**TASK BRIEF**
Look through the entries below and copy exactly the part that begins with the line containing "(392, 323) = (272, 263): brown" and ends with the line containing "(335, 285) = (321, 210): none -> blue spool". Do not copy the pictures.

----- DATA FOR PROCESSING -----

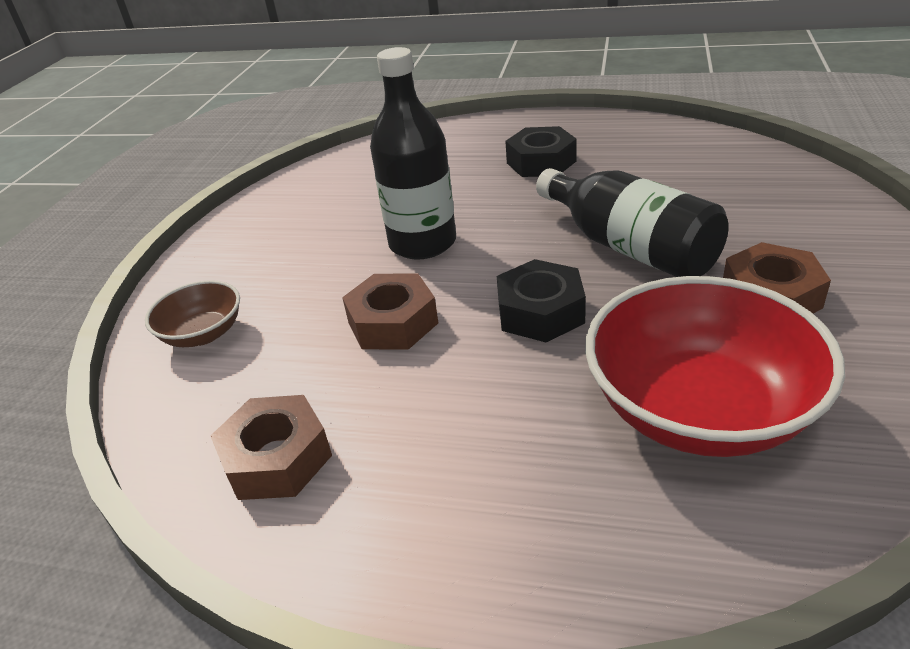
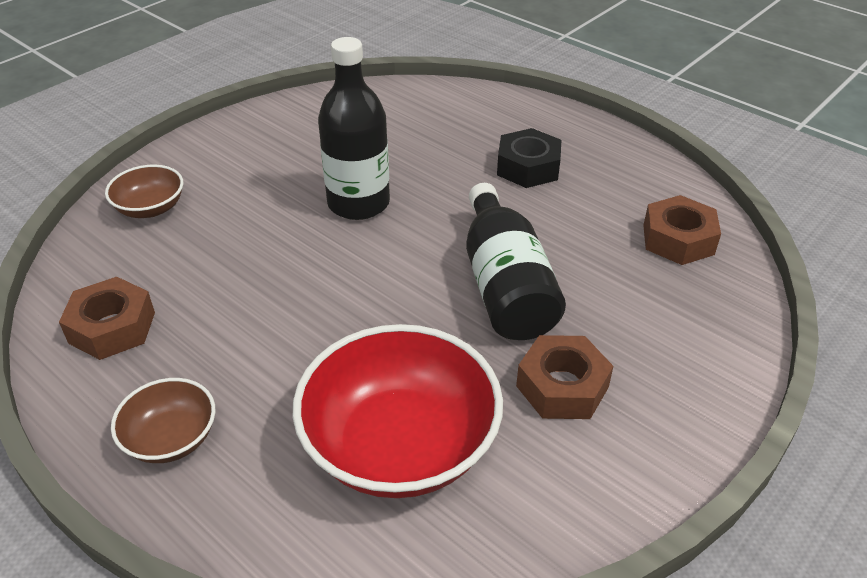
camera: 25 degrees right, 5 degrees up
(392, 323) = (272, 263): brown nut -> brown nut (678, 239)
(467, 528) = (171, 438): none -> brown bowl
(540, 312) = (378, 307): black nut -> none

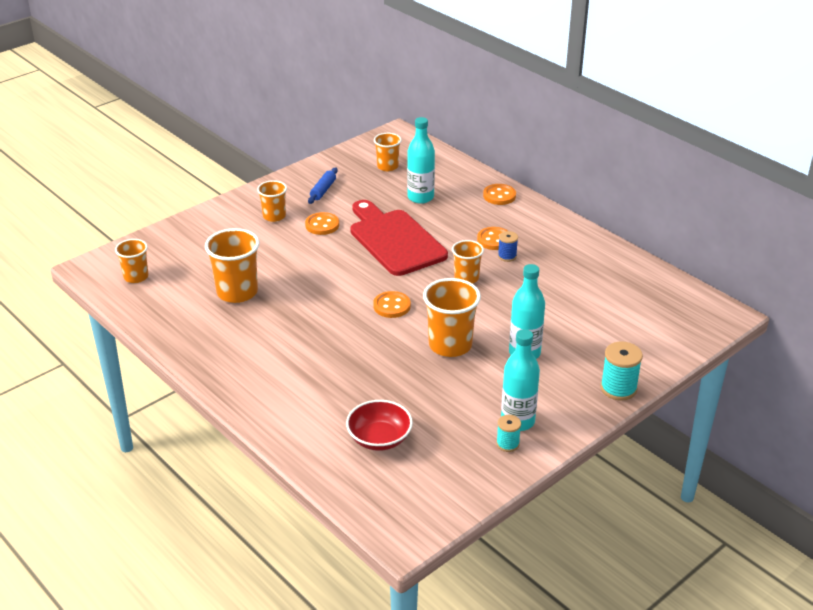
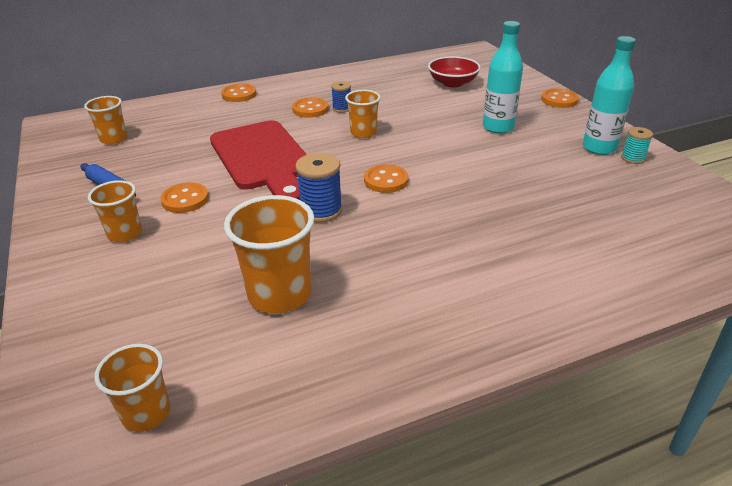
camera: 70 degrees left, 0 degrees up
(335, 285) = (321, 210): none -> blue spool
(379, 438) = (623, 227): red bowl -> red bowl (452, 83)
(395, 240) = (262, 158): red cutting board -> red cutting board turned 105 degrees counterclockwise
(420, 197) = (197, 131): turquoise bottle -> none
(450, 345) = (471, 160): orange cup -> none
(618, 388) = (559, 100): turquoise spool -> orange button

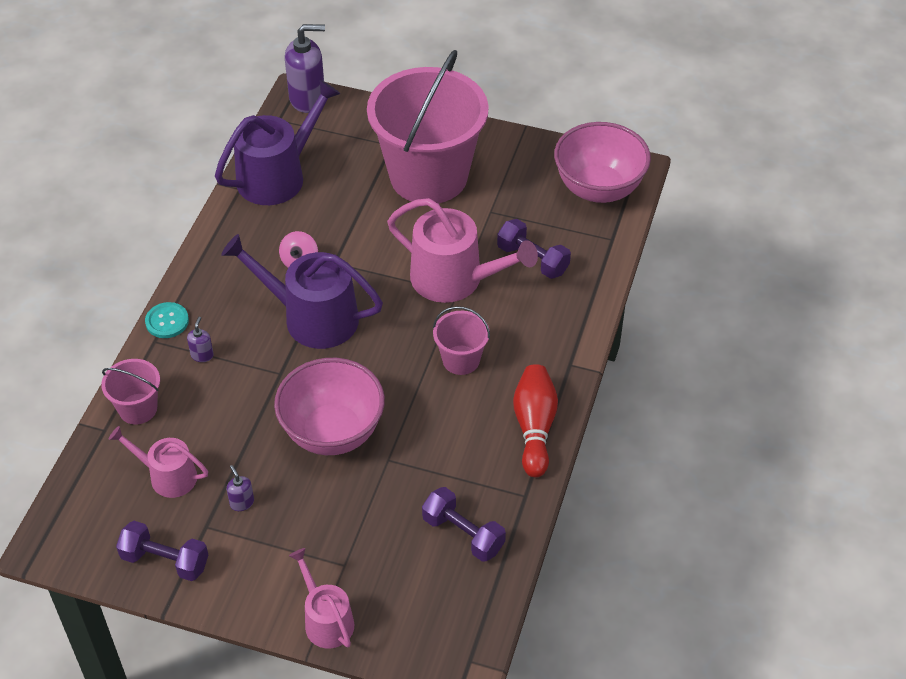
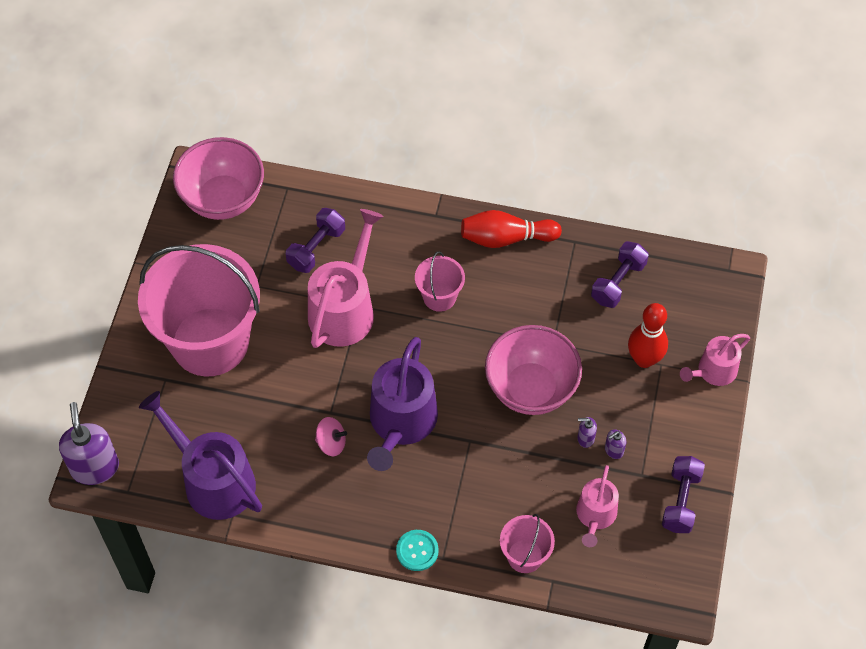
camera: 95 degrees left, 10 degrees up
(202, 355) = (455, 511): purple soap dispenser -> purple soap dispenser (585, 438)
(353, 548) = (644, 359): none -> red bowling pin

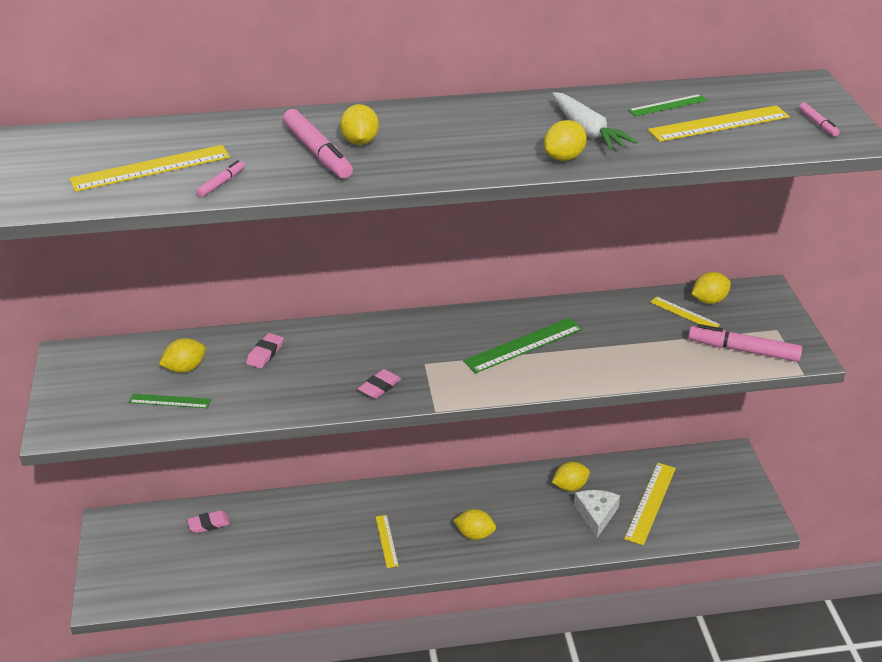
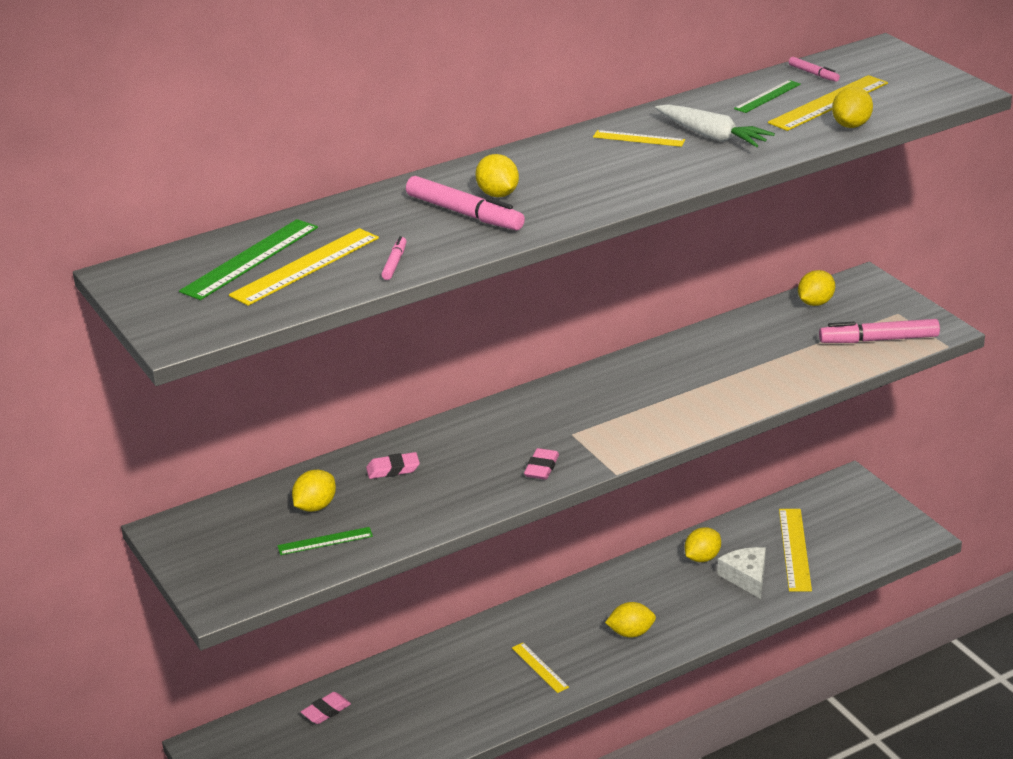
camera: 20 degrees left, 5 degrees down
(265, 353) = (393, 469): pink eraser -> pink eraser turned 75 degrees clockwise
(523, 345) = (660, 390): green ruler -> green ruler (250, 259)
(564, 157) = (711, 164): yellow lemon -> yellow lemon (851, 125)
(684, 313) = (799, 321): yellow ruler -> yellow ruler (638, 138)
(817, 124) = (917, 84): pink marker -> pink marker (813, 74)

-----

**ANSWER AREA**
(392, 323) = (272, 263): brown nut -> brown nut (678, 239)
(467, 528) = (171, 438): none -> brown bowl
(540, 312) = (378, 307): black nut -> none

camera: 70 degrees left, 0 degrees up
(335, 285) = (321, 210): none -> blue spool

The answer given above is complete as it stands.